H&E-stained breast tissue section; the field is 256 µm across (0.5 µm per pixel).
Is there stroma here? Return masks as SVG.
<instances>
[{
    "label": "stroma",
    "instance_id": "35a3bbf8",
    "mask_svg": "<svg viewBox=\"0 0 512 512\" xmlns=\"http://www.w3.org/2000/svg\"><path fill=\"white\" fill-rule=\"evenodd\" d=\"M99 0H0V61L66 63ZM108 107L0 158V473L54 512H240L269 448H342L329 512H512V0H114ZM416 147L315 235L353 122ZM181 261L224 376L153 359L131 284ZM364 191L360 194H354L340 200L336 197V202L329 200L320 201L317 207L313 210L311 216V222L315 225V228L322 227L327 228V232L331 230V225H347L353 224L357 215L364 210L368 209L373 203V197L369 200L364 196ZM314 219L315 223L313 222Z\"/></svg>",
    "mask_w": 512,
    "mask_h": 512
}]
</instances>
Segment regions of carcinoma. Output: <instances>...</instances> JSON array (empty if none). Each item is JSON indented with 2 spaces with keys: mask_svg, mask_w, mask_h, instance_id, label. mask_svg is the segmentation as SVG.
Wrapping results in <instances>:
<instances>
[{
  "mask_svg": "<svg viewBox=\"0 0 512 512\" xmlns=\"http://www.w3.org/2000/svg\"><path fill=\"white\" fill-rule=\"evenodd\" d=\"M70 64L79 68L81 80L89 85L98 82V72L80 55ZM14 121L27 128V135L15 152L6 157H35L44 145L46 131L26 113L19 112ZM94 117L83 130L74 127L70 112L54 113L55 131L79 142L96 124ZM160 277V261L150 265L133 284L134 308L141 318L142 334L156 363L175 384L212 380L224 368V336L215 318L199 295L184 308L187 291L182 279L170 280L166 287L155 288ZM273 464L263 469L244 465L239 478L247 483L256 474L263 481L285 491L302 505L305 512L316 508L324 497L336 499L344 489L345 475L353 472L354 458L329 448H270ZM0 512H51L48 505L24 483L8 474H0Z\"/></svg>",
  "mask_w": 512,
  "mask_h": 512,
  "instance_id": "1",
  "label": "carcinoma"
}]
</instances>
========
### WHAT TO PRODUCE:
Reproduce all of the data exactly as given.

### WRITTEN ANSWER:
H&E-stained breast tissue section; the field is 256 µm across (0.5 µm per pixel).
Is there stroma here? Return masks as SVG.
<instances>
[{
    "label": "stroma",
    "instance_id": "35a3bbf8",
    "mask_svg": "<svg viewBox=\"0 0 512 512\" xmlns=\"http://www.w3.org/2000/svg\"><path fill=\"white\" fill-rule=\"evenodd\" d=\"M99 0H0V61L66 63ZM108 107L0 158V473L54 512H240L269 448H342L329 512H512V0H114ZM416 147L315 235L353 122ZM181 261L224 376L153 359L131 284ZM364 191L360 194H354L340 200L336 197V202L329 200L320 201L317 207L313 210L311 216V222L315 225V228L322 227L327 228V232L331 230V225H347L353 224L357 215L364 210L368 209L373 203V197L369 200L364 196ZM314 219L315 223L313 222Z\"/></svg>",
    "mask_w": 512,
    "mask_h": 512
}]
</instances>
Segment regions of carcinoma. Output: <instances>...</instances> JSON array (empty if none). Each item is JSON indented with 2 spaces with keys: mask_svg, mask_w, mask_h, instance_id, label. mask_svg is the segmentation as SVG.
Wrapping results in <instances>:
<instances>
[{
  "mask_svg": "<svg viewBox=\"0 0 512 512\" xmlns=\"http://www.w3.org/2000/svg\"><path fill=\"white\" fill-rule=\"evenodd\" d=\"M70 64L79 68L81 80L89 85L98 82V72L80 55ZM14 121L27 128V135L15 152L6 157H35L44 145L46 131L26 113L19 112ZM94 117L83 130L74 127L70 112L54 113L55 131L79 142L96 124ZM160 277V261L150 265L133 284L134 308L141 318L142 334L156 363L175 384L212 380L224 368V336L215 318L199 295L184 308L187 291L182 279L170 280L166 287L155 288ZM273 464L263 469L244 465L239 478L247 483L256 474L263 481L285 491L302 505L305 512L316 508L324 497L336 499L344 489L345 475L353 472L354 458L329 448H270ZM0 512H51L48 505L24 483L8 474H0Z\"/></svg>",
  "mask_w": 512,
  "mask_h": 512,
  "instance_id": "1",
  "label": "carcinoma"
}]
</instances>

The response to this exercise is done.